[Written exercise] Of the material below, the lines to be retyped are those from the line containing "Return results in" through the line containing "Mask **carcinoma**. Wrap", inclusive; reproduce them exactly.

[Materials provided]
* BEGIN *
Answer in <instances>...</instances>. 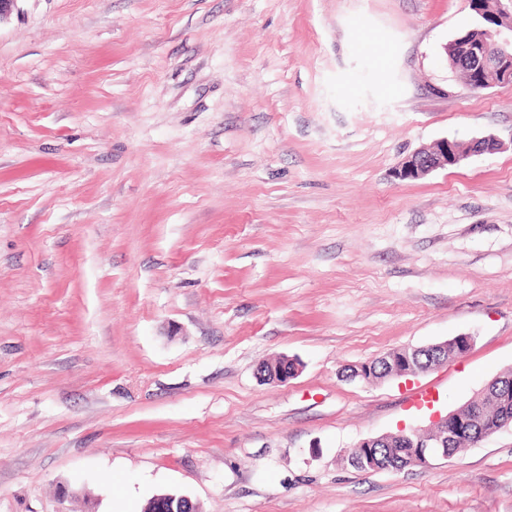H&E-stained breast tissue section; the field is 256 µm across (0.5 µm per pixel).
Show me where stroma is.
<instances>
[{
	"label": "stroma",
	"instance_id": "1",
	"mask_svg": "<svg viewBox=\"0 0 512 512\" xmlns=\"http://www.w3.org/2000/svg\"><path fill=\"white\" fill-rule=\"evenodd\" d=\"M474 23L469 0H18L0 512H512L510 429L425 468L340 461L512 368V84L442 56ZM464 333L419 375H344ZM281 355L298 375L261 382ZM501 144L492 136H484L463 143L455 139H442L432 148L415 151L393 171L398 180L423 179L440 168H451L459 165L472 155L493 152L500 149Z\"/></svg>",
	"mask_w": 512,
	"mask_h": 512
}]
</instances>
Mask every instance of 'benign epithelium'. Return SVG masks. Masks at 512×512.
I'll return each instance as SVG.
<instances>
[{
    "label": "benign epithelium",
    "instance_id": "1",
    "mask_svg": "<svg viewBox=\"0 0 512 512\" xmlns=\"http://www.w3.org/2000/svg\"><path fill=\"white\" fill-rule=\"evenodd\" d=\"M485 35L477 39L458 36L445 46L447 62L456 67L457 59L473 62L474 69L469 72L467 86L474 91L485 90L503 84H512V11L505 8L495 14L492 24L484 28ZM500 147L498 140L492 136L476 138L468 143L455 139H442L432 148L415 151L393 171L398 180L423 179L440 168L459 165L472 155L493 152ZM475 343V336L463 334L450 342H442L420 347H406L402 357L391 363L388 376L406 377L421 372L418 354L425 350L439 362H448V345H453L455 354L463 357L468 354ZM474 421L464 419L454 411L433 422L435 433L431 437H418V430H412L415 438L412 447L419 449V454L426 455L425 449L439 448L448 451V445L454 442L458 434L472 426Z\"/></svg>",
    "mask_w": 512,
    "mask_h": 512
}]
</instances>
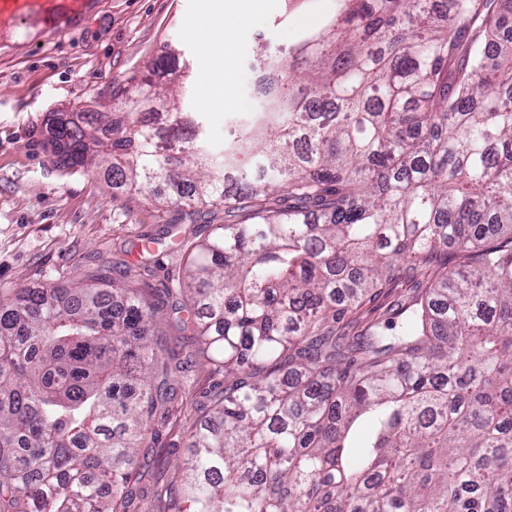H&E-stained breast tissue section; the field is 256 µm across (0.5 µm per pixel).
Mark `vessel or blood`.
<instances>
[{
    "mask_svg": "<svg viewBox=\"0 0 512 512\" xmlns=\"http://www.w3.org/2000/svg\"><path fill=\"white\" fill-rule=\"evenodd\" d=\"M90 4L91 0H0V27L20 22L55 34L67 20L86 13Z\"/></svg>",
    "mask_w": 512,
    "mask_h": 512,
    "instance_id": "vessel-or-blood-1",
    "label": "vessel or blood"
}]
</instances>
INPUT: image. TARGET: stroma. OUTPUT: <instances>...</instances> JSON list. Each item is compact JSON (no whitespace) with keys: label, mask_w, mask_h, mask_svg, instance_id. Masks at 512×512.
* END *
* BEGIN *
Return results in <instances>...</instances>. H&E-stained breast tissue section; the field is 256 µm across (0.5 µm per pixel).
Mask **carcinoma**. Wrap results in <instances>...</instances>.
* END *
[Written solution]
Return results in <instances>...</instances>. H&E-stained breast tissue section; the field is 256 µm across (0.5 µm per pixel).
Mask **carcinoma**. Wrap results in <instances>...</instances>.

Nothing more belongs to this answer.